Go through the following data and transcribe exactly the stretch of lines from the one holding "IC4 pin IN-: SENS -> VLOAD" to the one holding "S1: switch (AGND, RESET)", both included.

Information below:

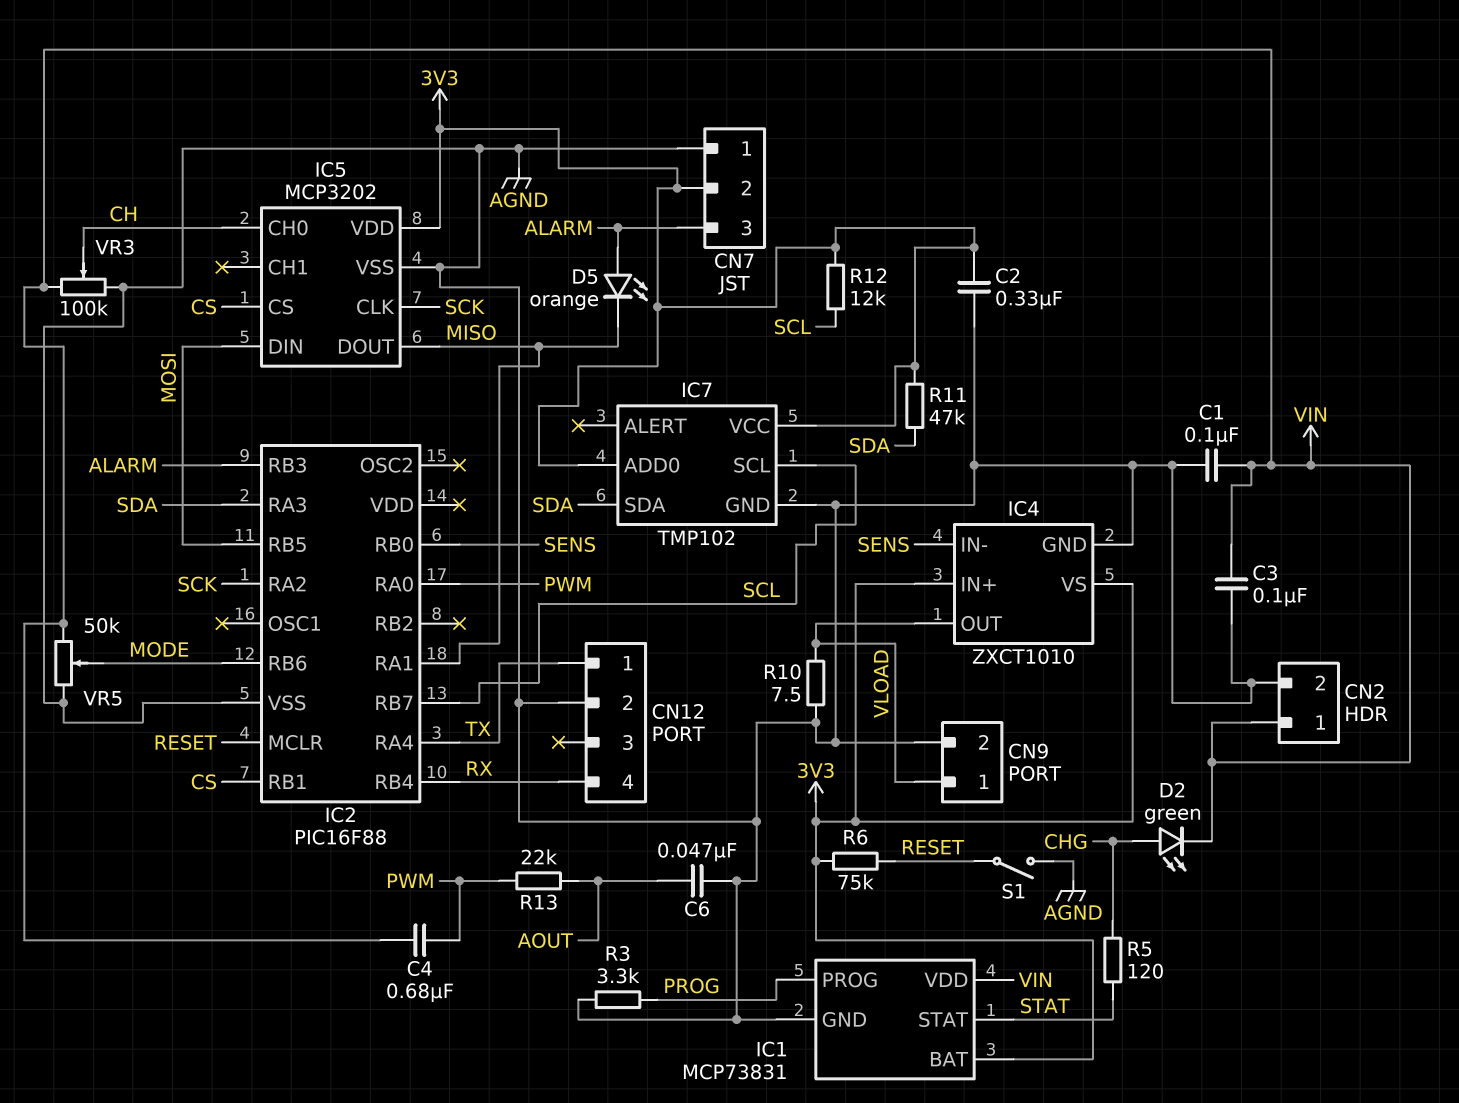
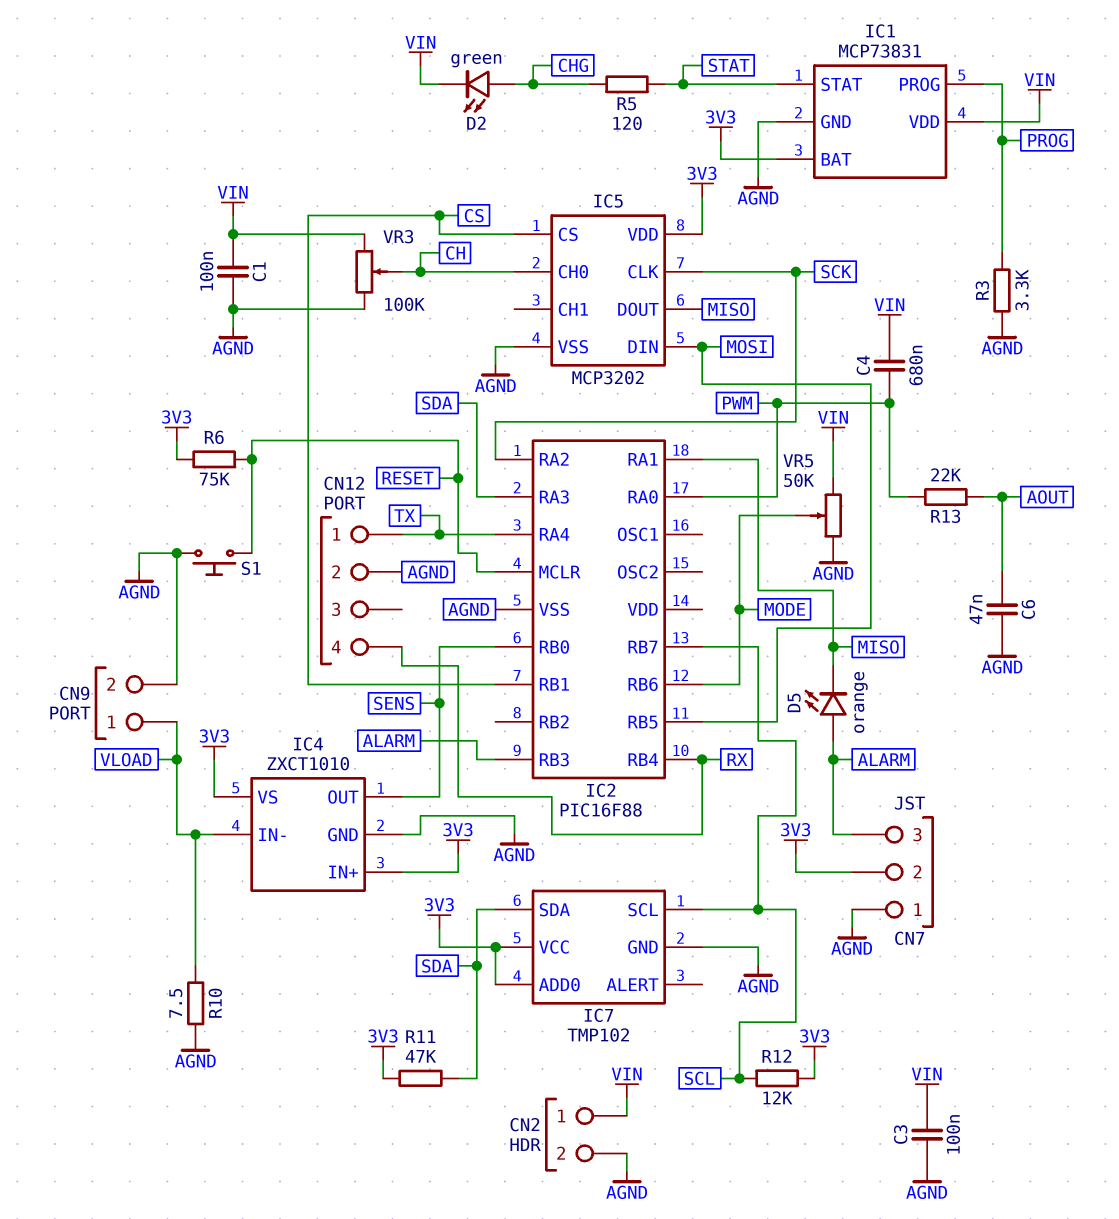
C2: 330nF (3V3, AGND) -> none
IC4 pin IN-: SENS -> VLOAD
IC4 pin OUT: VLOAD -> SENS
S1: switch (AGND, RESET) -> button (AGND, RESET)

End of Information.
Information below:

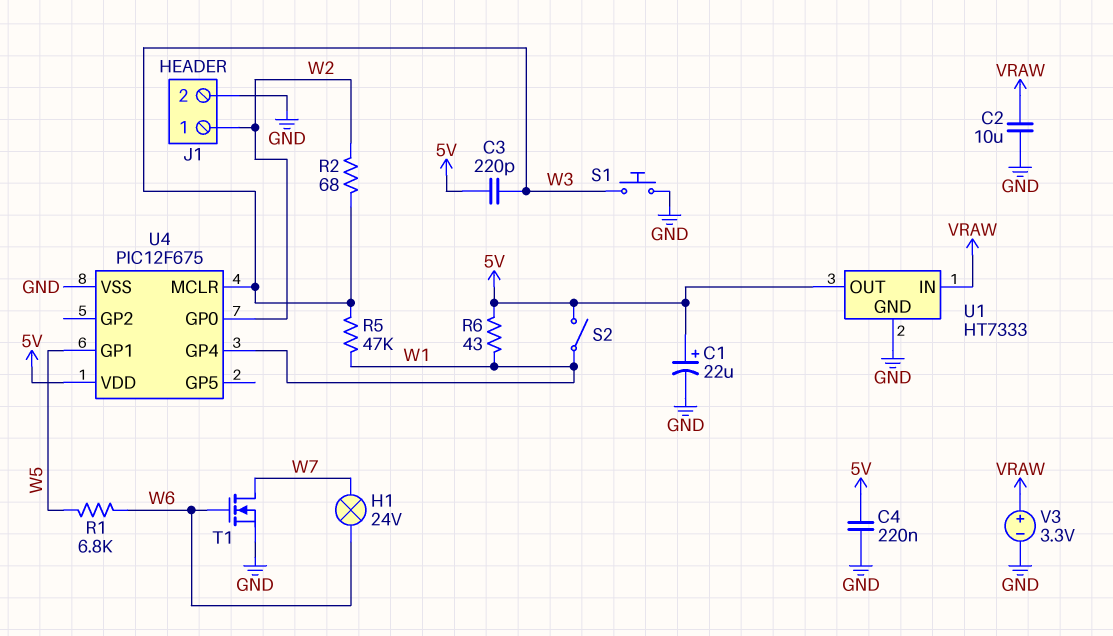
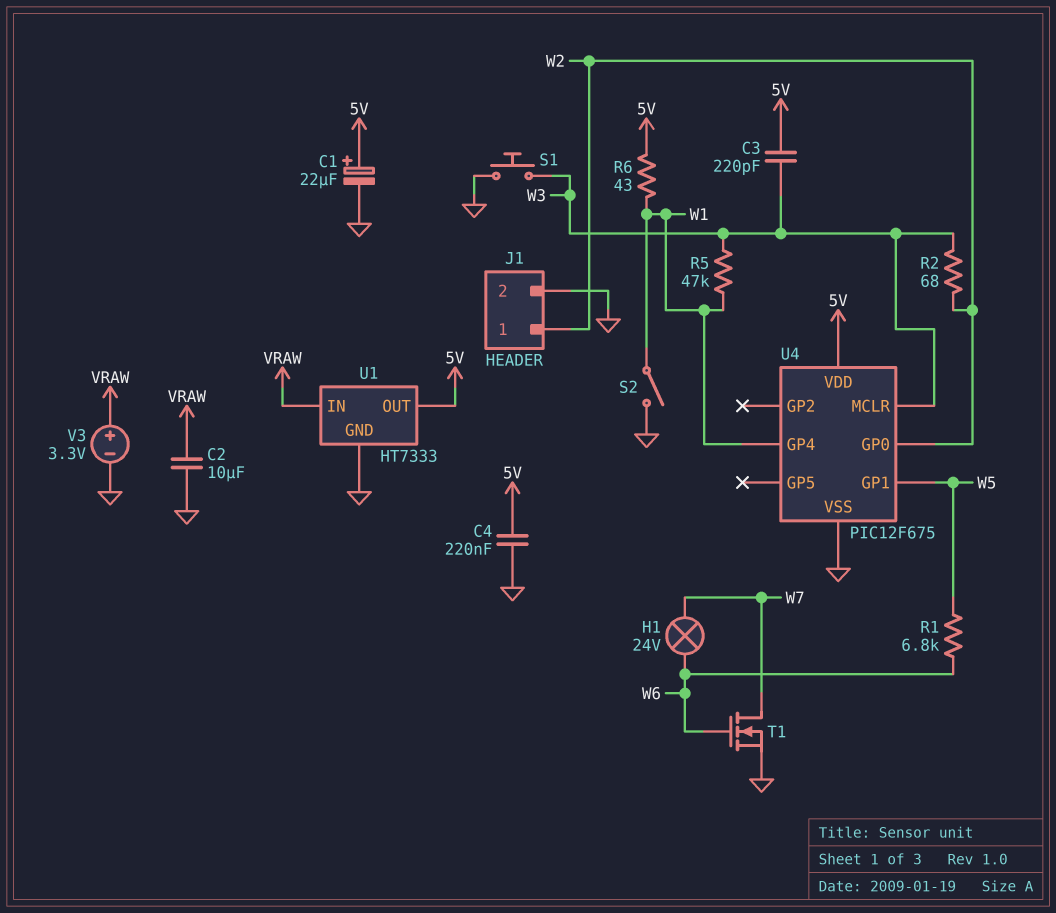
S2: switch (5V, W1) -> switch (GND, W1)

End of Information.
Information below:

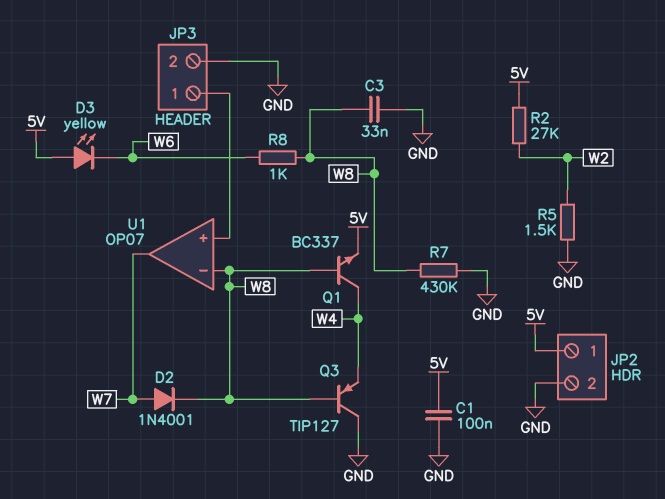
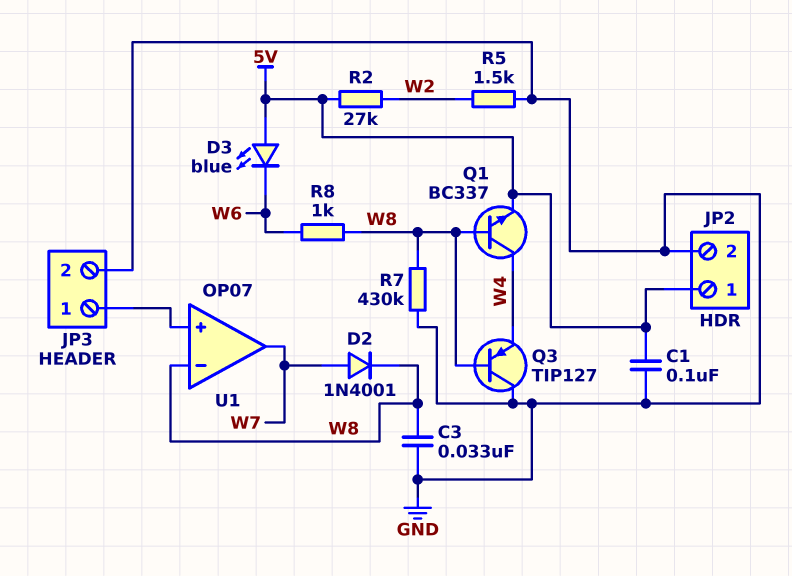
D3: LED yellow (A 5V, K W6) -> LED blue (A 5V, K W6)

End of Information.

Reply to the task:
IC4 pin IN-: SENS -> VLOAD
IC4 pin OUT: VLOAD -> SENS
S1: switch (AGND, RESET) -> button (AGND, RESET)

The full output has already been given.